___ Data provided ___

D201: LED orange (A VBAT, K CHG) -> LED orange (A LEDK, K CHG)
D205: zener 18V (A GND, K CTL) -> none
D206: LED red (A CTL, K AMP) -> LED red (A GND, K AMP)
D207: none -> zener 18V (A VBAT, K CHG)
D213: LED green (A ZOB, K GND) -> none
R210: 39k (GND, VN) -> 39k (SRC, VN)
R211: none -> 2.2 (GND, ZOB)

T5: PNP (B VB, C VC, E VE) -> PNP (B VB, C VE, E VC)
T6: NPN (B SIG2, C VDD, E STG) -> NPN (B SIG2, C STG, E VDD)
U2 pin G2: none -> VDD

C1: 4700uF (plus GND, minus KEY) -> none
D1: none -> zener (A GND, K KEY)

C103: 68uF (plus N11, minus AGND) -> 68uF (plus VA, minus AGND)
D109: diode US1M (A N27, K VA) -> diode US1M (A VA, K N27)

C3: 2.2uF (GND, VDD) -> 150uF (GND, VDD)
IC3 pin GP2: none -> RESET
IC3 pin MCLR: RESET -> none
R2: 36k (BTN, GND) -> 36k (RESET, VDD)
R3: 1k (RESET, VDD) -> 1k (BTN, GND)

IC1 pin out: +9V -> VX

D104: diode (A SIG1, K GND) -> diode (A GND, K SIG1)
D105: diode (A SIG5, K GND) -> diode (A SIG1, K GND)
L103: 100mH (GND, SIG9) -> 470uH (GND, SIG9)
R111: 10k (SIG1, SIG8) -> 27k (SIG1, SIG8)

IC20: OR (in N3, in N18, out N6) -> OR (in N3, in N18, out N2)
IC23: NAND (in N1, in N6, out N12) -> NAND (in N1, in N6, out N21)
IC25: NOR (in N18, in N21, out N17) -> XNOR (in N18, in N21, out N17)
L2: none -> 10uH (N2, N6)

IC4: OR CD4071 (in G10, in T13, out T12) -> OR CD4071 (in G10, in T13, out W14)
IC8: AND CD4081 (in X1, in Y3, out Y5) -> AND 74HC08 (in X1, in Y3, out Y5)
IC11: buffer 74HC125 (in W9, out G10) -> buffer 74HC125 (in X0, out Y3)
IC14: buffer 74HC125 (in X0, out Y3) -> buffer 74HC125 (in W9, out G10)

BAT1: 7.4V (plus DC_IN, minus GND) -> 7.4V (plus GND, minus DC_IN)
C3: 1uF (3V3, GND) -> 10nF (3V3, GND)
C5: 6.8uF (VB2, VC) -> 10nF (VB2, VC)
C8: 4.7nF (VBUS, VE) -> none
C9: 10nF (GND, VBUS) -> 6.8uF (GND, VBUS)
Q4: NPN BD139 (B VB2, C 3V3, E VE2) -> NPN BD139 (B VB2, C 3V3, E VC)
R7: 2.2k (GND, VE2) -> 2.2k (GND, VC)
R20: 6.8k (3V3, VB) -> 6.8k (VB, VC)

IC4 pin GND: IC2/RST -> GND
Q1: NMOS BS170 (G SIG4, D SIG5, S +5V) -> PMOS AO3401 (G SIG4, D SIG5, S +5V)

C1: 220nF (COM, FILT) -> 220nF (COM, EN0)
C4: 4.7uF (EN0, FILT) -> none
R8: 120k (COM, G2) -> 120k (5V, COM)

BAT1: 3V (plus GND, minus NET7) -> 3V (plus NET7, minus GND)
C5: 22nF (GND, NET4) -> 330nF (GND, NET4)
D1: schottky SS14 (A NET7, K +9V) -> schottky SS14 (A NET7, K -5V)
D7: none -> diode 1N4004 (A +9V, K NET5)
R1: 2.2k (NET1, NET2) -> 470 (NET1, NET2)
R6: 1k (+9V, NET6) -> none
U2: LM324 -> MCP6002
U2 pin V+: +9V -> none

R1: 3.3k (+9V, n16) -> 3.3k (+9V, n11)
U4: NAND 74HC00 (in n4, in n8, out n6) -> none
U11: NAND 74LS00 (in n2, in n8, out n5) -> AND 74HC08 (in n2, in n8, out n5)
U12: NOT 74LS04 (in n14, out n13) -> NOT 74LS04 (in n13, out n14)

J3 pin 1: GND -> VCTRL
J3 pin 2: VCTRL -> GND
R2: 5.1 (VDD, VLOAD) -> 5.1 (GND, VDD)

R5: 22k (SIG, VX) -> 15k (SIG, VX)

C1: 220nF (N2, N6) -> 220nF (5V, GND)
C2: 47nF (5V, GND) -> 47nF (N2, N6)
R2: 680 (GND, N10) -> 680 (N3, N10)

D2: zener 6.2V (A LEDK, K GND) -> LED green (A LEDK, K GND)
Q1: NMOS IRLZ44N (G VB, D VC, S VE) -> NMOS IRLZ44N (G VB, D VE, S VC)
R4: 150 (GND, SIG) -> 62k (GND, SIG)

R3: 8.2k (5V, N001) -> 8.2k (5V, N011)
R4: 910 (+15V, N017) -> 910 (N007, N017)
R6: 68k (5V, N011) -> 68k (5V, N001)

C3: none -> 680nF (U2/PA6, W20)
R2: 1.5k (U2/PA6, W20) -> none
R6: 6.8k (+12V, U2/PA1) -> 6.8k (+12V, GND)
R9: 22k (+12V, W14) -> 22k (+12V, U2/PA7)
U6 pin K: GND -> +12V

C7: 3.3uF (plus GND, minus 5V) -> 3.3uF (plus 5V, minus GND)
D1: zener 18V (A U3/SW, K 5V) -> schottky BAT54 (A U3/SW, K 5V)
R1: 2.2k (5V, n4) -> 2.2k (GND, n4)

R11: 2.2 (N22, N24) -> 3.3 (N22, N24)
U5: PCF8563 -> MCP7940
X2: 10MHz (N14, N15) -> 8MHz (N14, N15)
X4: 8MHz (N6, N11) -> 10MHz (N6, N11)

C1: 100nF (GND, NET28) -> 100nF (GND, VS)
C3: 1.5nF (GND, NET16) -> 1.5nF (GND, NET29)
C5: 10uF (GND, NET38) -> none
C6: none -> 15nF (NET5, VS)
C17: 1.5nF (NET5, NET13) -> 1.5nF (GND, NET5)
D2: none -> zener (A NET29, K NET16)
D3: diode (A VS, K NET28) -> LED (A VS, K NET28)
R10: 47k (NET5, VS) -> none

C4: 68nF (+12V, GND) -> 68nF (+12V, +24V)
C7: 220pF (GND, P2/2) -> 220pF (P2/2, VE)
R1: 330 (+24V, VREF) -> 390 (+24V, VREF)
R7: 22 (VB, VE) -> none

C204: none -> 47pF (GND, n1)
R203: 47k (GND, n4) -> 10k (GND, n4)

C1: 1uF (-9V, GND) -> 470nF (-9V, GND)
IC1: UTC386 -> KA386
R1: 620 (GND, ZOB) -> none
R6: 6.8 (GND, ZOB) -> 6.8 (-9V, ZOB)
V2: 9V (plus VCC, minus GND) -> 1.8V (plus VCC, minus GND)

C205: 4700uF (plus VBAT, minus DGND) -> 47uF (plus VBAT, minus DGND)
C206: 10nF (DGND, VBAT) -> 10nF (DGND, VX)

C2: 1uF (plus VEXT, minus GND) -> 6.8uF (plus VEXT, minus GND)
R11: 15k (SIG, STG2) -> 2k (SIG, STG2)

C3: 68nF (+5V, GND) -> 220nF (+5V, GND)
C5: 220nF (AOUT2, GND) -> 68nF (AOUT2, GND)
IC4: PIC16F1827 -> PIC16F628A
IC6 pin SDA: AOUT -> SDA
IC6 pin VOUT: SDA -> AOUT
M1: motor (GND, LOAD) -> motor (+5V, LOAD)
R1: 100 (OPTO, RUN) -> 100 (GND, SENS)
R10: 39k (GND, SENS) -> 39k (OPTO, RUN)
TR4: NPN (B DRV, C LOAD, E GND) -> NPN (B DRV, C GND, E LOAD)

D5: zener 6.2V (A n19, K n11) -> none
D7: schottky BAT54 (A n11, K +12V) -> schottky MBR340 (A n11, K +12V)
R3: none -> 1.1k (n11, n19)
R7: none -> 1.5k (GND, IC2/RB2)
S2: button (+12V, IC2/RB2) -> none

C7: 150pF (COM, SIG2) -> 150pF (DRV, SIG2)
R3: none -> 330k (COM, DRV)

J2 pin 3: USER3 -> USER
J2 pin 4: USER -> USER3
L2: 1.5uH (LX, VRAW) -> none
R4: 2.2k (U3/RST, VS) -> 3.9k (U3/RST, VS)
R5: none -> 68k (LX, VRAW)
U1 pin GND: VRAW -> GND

___

Look above for the line with "R211: none -> 2.2 (GND, ZOB)" and the line with "D109: diode US1M", and reproduce exactly those two lines plus every line between, nothing more.

Solution to the problem:
R211: none -> 2.2 (GND, ZOB)

T5: PNP (B VB, C VC, E VE) -> PNP (B VB, C VE, E VC)
T6: NPN (B SIG2, C VDD, E STG) -> NPN (B SIG2, C STG, E VDD)
U2 pin G2: none -> VDD

C1: 4700uF (plus GND, minus KEY) -> none
D1: none -> zener (A GND, K KEY)

C103: 68uF (plus N11, minus AGND) -> 68uF (plus VA, minus AGND)
D109: diode US1M (A N27, K VA) -> diode US1M (A VA, K N27)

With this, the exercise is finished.